### REQUIRED TASK:
Rewrite the listing from the line with "sub-30 m fragments." to the line with "road 4 (unclassified): [(332,152),(250,27)]", changing "ordered" to "sorted" and keeping everything else as it is.

### DATA LISTING:
● ● ● ● ●

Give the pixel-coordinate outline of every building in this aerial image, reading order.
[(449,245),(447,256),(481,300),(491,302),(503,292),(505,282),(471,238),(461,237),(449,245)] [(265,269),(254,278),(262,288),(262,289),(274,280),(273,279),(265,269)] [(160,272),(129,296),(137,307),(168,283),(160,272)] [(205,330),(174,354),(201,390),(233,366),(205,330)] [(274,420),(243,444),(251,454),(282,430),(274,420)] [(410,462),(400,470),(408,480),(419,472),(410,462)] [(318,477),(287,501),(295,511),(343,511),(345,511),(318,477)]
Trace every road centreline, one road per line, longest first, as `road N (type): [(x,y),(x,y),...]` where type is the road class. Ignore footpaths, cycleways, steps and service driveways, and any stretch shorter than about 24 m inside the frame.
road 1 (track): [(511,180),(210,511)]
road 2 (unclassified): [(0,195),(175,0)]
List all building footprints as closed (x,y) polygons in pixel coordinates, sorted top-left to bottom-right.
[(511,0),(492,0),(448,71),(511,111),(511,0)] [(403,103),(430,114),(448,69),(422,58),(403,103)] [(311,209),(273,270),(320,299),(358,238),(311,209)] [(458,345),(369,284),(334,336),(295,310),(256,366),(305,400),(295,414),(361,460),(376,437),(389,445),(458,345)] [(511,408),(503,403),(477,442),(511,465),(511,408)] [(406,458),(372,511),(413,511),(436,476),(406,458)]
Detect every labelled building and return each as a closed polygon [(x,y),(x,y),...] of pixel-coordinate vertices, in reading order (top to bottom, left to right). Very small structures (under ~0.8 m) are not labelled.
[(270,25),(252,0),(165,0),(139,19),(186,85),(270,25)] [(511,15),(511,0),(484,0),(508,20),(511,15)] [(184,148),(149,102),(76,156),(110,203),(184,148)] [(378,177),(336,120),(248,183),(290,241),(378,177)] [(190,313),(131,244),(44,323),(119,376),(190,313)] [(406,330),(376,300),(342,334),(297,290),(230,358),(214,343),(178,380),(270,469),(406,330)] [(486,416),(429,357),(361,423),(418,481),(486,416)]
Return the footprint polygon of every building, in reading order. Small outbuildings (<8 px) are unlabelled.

● ● ● ● ●

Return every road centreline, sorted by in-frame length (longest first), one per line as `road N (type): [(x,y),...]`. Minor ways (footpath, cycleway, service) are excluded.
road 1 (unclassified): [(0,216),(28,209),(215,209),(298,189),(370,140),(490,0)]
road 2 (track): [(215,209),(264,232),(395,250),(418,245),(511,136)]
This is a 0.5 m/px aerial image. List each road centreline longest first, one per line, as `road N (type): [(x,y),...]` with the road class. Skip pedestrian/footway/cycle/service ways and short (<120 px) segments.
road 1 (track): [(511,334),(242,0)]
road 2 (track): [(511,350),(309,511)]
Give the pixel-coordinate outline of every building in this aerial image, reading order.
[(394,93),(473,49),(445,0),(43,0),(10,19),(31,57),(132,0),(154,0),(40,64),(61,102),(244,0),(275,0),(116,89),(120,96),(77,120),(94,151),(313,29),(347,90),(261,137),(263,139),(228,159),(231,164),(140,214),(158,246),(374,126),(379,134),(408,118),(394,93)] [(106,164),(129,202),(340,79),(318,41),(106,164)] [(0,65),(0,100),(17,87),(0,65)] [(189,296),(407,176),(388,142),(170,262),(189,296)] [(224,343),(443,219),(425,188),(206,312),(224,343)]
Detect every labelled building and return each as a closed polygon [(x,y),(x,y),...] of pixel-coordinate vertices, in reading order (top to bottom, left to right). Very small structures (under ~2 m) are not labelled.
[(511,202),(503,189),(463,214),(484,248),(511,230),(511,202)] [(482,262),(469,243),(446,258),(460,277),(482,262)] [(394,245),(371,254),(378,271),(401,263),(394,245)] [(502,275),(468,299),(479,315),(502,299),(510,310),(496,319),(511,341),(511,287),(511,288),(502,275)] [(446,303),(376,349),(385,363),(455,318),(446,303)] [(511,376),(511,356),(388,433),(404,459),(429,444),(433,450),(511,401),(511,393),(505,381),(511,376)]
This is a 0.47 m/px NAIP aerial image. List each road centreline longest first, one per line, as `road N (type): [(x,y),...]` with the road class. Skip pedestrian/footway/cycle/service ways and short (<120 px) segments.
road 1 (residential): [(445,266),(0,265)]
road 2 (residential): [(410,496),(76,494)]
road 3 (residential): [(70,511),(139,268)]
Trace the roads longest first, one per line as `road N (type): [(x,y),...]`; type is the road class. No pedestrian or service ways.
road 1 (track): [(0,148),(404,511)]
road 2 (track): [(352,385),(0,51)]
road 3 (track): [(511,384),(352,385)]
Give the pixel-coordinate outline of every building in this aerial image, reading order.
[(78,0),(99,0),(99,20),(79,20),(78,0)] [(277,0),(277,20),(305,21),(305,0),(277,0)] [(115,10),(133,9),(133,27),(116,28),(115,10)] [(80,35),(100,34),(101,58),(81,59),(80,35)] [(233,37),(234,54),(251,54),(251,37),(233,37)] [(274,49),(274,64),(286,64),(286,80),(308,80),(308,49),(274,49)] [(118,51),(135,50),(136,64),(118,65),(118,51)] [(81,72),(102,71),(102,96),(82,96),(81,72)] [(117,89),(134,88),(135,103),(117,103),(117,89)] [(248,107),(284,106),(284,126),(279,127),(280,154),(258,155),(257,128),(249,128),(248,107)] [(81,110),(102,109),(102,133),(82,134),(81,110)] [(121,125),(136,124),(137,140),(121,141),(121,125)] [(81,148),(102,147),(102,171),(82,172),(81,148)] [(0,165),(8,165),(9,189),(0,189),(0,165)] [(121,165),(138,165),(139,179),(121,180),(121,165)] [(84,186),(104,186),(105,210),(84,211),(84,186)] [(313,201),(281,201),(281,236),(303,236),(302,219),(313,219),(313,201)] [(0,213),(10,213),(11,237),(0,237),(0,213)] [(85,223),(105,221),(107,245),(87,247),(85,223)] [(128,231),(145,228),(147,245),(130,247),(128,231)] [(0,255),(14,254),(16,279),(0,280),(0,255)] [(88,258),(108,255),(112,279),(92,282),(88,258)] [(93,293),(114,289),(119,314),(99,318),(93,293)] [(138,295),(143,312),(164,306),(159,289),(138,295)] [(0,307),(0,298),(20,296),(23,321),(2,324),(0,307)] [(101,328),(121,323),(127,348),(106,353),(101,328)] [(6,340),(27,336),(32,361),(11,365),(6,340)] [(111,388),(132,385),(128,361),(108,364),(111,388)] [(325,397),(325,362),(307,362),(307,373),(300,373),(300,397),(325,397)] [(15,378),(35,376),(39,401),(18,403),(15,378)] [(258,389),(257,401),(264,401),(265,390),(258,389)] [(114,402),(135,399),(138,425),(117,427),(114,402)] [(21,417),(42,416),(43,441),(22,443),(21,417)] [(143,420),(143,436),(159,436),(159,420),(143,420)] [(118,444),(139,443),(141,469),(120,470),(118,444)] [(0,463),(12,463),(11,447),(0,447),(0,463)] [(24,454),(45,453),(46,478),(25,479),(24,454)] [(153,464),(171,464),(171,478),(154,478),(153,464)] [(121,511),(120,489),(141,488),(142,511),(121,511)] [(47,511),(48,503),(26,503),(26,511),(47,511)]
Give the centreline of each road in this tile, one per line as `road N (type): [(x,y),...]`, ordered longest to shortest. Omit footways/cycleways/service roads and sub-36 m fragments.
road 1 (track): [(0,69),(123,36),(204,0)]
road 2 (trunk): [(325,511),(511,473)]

● ● ● ● ●

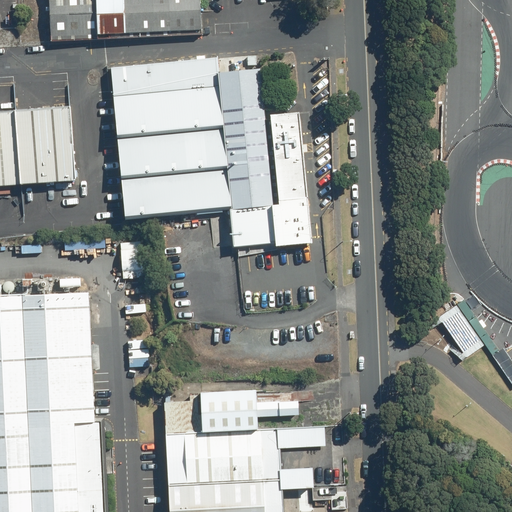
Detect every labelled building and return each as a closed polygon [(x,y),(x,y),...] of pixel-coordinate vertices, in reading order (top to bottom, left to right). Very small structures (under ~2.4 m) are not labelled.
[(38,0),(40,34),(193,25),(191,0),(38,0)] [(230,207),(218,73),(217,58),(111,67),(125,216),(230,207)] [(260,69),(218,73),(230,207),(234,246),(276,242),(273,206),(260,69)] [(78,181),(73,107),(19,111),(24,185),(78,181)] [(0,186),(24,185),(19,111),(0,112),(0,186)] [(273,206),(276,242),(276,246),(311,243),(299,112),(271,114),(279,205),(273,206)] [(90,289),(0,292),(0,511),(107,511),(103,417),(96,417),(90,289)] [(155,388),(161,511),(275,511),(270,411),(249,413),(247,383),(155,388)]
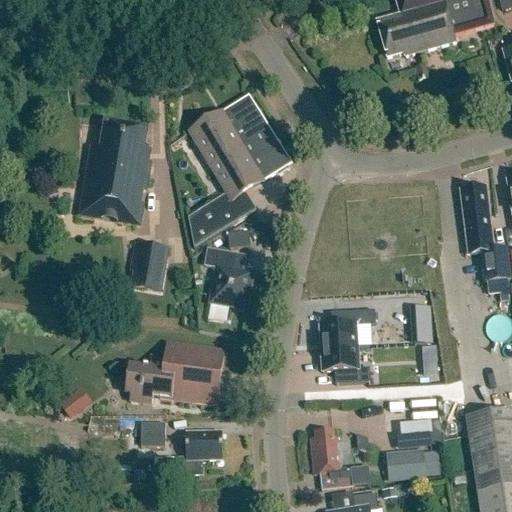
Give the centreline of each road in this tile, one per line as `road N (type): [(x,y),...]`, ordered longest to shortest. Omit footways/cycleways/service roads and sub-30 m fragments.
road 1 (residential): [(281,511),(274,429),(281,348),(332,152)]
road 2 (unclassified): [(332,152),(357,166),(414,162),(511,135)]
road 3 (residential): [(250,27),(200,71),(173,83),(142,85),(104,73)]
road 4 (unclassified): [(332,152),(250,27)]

● ● ● ● ●

### THE RESULT:
Give the centreline of each road in this tile, one per line as `road N (type): [(x,y),...]`, sorted longest to shortest. Omit footways/cycleways/service roads and sub-30 m fragments.
road 1 (residential): [(281,511),(274,429),(281,348),(332,152)]
road 2 (unclassified): [(332,152),(357,166),(414,162),(511,135)]
road 3 (residential): [(250,27),(200,71),(173,83),(142,85),(104,73)]
road 4 (unclassified): [(332,152),(250,27)]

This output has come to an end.